Try it
Copy verbatim the block of lines in the entries below whose first line contains "brown glasses: 3 -> 4" and whose last line contains "turquoise pencil: 6 -> 3". Leave out all other lines.

---- Material provided

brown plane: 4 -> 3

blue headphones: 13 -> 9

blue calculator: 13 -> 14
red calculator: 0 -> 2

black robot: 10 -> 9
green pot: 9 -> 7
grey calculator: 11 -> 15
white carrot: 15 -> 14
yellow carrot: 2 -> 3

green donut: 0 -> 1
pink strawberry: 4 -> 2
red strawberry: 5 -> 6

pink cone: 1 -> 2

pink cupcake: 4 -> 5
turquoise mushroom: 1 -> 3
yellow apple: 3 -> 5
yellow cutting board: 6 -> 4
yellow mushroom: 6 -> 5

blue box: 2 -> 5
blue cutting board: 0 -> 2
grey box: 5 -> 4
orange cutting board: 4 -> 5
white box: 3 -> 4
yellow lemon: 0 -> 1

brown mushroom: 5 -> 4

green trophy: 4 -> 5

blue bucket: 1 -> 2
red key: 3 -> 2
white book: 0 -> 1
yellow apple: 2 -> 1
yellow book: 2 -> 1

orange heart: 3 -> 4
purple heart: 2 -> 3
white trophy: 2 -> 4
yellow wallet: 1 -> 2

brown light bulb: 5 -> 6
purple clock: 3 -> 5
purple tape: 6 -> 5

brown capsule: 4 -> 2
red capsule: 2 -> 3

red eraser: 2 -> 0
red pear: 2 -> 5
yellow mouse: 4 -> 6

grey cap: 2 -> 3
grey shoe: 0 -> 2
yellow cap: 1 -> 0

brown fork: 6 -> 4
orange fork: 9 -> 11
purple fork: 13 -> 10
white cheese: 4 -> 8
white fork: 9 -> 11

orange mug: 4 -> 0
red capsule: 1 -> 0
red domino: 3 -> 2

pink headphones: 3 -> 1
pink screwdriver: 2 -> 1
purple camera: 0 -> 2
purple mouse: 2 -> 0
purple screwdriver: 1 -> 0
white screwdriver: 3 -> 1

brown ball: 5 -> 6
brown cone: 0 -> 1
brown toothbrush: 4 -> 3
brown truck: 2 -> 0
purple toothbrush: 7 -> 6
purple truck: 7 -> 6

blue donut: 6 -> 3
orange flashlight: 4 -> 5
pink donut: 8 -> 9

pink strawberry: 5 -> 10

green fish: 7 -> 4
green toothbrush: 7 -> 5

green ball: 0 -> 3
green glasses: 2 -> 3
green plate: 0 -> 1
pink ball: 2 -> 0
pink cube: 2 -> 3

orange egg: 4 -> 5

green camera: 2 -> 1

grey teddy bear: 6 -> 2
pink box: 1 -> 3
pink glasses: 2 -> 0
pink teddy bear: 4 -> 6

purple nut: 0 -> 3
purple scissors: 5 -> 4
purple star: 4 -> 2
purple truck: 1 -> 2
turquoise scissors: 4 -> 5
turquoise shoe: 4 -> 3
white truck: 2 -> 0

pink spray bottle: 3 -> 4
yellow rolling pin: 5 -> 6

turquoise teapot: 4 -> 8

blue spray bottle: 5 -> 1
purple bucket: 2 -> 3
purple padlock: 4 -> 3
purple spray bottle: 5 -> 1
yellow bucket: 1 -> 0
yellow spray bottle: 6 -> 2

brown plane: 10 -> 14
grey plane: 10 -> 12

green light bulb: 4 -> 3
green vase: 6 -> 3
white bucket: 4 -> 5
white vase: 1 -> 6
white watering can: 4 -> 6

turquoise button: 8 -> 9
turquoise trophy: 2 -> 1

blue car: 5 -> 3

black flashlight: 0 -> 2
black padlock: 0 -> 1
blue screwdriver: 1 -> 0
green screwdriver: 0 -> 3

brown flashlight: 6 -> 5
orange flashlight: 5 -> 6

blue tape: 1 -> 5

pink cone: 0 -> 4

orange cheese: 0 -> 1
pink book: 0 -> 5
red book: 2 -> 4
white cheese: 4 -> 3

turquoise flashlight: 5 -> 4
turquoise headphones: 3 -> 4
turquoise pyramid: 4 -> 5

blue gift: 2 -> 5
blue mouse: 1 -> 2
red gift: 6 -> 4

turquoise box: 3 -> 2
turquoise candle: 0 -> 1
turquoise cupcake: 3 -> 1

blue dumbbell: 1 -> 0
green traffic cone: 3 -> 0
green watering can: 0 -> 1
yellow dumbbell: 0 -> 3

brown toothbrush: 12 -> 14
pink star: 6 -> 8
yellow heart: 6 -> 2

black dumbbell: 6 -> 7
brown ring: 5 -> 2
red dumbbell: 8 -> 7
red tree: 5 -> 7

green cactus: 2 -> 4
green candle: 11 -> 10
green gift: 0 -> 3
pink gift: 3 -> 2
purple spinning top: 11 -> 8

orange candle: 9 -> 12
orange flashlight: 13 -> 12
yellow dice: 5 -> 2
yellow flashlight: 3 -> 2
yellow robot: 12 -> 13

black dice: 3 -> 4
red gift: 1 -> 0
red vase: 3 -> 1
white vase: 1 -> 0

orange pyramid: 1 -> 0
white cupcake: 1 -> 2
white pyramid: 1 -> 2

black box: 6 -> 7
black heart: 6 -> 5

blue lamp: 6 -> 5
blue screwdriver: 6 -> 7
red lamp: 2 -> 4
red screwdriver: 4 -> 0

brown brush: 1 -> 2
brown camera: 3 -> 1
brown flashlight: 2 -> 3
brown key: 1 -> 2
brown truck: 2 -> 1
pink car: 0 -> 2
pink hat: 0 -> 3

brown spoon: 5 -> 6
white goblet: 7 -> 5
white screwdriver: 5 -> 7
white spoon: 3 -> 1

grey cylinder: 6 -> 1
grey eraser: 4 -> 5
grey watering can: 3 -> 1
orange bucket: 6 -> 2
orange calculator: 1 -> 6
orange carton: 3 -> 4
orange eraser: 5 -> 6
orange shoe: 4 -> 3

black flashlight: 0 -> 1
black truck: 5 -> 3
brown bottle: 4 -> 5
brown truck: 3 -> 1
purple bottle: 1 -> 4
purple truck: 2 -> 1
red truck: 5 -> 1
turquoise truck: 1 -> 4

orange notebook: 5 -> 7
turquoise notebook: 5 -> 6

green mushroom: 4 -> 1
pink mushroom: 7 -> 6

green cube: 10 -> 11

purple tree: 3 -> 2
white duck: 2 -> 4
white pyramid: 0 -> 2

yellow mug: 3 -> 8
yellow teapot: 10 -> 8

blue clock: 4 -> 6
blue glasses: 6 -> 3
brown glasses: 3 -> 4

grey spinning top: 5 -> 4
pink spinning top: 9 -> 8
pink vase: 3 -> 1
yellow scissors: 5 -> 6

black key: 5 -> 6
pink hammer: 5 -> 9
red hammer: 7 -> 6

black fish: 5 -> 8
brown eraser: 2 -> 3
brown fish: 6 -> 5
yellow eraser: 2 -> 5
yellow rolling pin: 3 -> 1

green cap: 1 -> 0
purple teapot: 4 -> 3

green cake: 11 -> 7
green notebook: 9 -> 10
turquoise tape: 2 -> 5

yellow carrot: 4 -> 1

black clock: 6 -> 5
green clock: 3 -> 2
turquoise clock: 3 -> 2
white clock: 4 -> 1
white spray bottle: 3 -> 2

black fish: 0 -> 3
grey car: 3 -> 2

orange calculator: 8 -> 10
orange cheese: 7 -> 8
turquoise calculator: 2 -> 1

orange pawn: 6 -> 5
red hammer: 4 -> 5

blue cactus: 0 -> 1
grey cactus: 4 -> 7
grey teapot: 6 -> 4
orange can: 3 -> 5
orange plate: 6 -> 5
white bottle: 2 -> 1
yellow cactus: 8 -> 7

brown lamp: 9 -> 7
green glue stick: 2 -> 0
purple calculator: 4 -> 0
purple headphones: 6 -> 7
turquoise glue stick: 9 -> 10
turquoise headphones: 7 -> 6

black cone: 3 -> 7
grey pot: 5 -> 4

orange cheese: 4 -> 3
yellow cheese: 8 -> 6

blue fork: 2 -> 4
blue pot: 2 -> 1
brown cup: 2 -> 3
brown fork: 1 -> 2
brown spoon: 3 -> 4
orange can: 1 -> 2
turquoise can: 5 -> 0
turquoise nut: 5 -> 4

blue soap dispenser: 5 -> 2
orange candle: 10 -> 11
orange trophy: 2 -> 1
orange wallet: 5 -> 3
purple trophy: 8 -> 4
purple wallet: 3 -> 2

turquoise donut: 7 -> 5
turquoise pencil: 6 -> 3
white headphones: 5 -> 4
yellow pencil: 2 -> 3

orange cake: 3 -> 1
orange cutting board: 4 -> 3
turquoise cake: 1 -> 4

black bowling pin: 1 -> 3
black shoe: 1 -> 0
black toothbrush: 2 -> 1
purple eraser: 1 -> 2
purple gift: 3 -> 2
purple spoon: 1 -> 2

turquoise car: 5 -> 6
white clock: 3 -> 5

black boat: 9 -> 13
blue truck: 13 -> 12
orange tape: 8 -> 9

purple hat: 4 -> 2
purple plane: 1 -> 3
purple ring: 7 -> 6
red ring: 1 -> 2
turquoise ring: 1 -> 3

--------

Written answer
brown glasses: 3 -> 4

grey spinning top: 5 -> 4
pink spinning top: 9 -> 8
pink vase: 3 -> 1
yellow scissors: 5 -> 6

black key: 5 -> 6
pink hammer: 5 -> 9
red hammer: 7 -> 6

black fish: 5 -> 8
brown eraser: 2 -> 3
brown fish: 6 -> 5
yellow eraser: 2 -> 5
yellow rolling pin: 3 -> 1

green cap: 1 -> 0
purple teapot: 4 -> 3

green cake: 11 -> 7
green notebook: 9 -> 10
turquoise tape: 2 -> 5

yellow carrot: 4 -> 1

black clock: 6 -> 5
green clock: 3 -> 2
turquoise clock: 3 -> 2
white clock: 4 -> 1
white spray bottle: 3 -> 2

black fish: 0 -> 3
grey car: 3 -> 2

orange calculator: 8 -> 10
orange cheese: 7 -> 8
turquoise calculator: 2 -> 1

orange pawn: 6 -> 5
red hammer: 4 -> 5

blue cactus: 0 -> 1
grey cactus: 4 -> 7
grey teapot: 6 -> 4
orange can: 3 -> 5
orange plate: 6 -> 5
white bottle: 2 -> 1
yellow cactus: 8 -> 7

brown lamp: 9 -> 7
green glue stick: 2 -> 0
purple calculator: 4 -> 0
purple headphones: 6 -> 7
turquoise glue stick: 9 -> 10
turquoise headphones: 7 -> 6

black cone: 3 -> 7
grey pot: 5 -> 4

orange cheese: 4 -> 3
yellow cheese: 8 -> 6

blue fork: 2 -> 4
blue pot: 2 -> 1
brown cup: 2 -> 3
brown fork: 1 -> 2
brown spoon: 3 -> 4
orange can: 1 -> 2
turquoise can: 5 -> 0
turquoise nut: 5 -> 4

blue soap dispenser: 5 -> 2
orange candle: 10 -> 11
orange trophy: 2 -> 1
orange wallet: 5 -> 3
purple trophy: 8 -> 4
purple wallet: 3 -> 2

turquoise donut: 7 -> 5
turquoise pencil: 6 -> 3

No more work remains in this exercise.